What the task asks: Rewrite the lines of all the records below as a JSON list of strings, one string per line, skipping blank lines and leaving out the pictures.
— start Entries supplied —
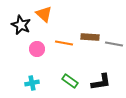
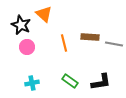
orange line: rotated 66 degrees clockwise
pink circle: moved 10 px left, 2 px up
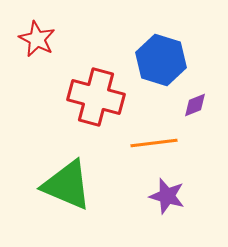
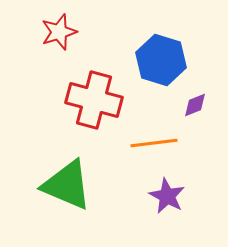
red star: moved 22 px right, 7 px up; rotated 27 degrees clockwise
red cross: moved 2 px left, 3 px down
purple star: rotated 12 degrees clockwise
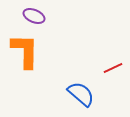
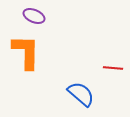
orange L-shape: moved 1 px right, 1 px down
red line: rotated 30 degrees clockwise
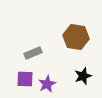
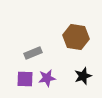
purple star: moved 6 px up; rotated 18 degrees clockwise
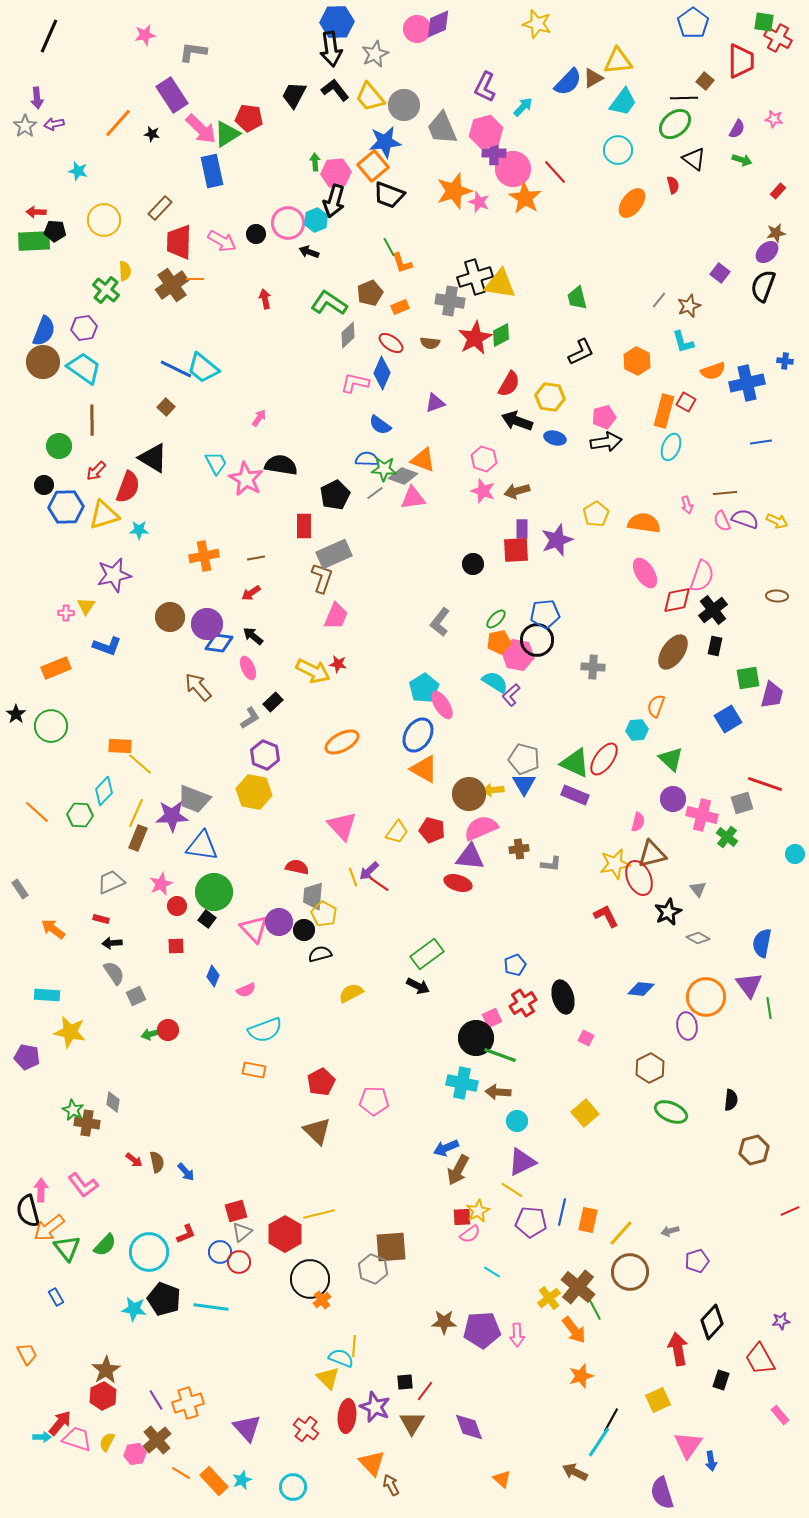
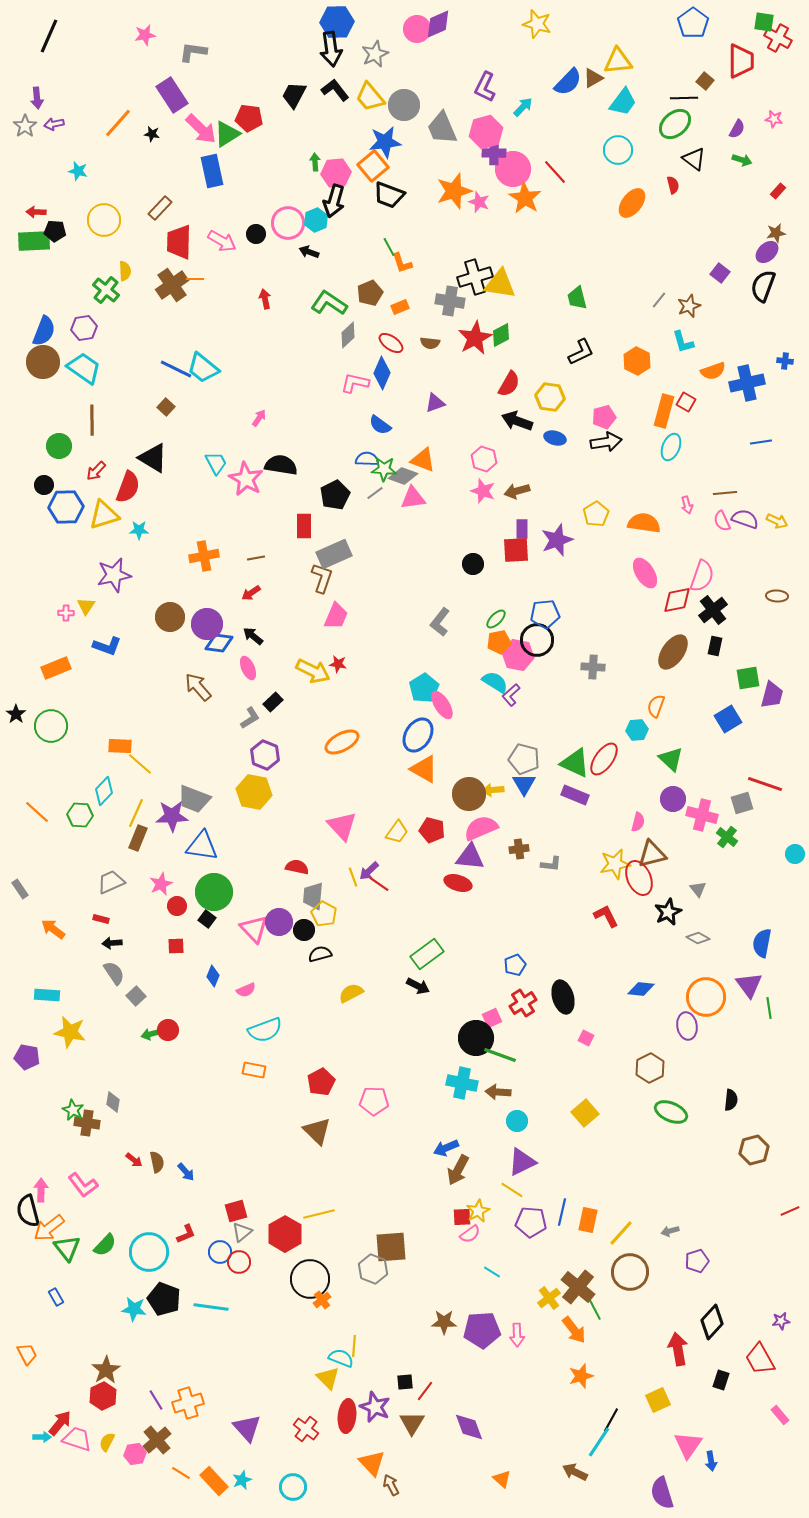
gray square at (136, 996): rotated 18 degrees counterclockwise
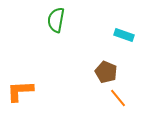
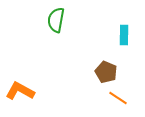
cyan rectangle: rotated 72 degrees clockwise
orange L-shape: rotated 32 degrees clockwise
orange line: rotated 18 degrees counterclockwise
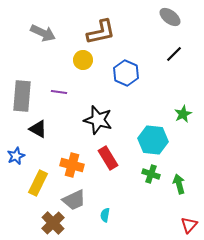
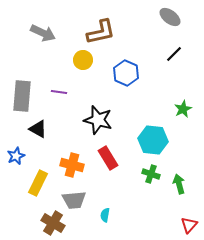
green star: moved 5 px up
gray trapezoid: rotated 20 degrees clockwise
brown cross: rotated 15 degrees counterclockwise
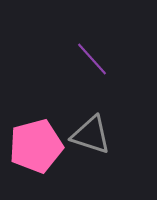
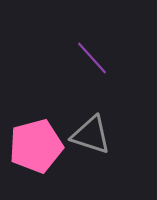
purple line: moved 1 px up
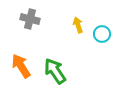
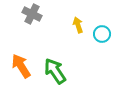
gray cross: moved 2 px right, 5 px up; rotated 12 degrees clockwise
— end Entries supplied —
Reply:
[
  "orange line: rotated 66 degrees clockwise",
  "pink circle: moved 10 px left, 2 px up",
  "red star: moved 22 px right, 7 px up; rotated 27 degrees clockwise",
  "red cross: moved 2 px left, 3 px down",
  "purple star: rotated 12 degrees clockwise",
  "orange L-shape: moved 1 px right, 1 px down",
  "red line: rotated 30 degrees clockwise",
  "purple star: moved 6 px up; rotated 18 degrees clockwise",
  "gray square at (136, 996): rotated 18 degrees counterclockwise",
  "cyan rectangle: rotated 72 degrees clockwise",
  "orange L-shape: rotated 32 degrees clockwise",
  "orange line: rotated 18 degrees counterclockwise",
  "green star: moved 5 px up",
  "gray trapezoid: rotated 20 degrees clockwise",
  "brown cross: rotated 15 degrees counterclockwise",
  "purple line: moved 1 px up",
  "gray cross: moved 2 px right, 5 px up; rotated 12 degrees clockwise"
]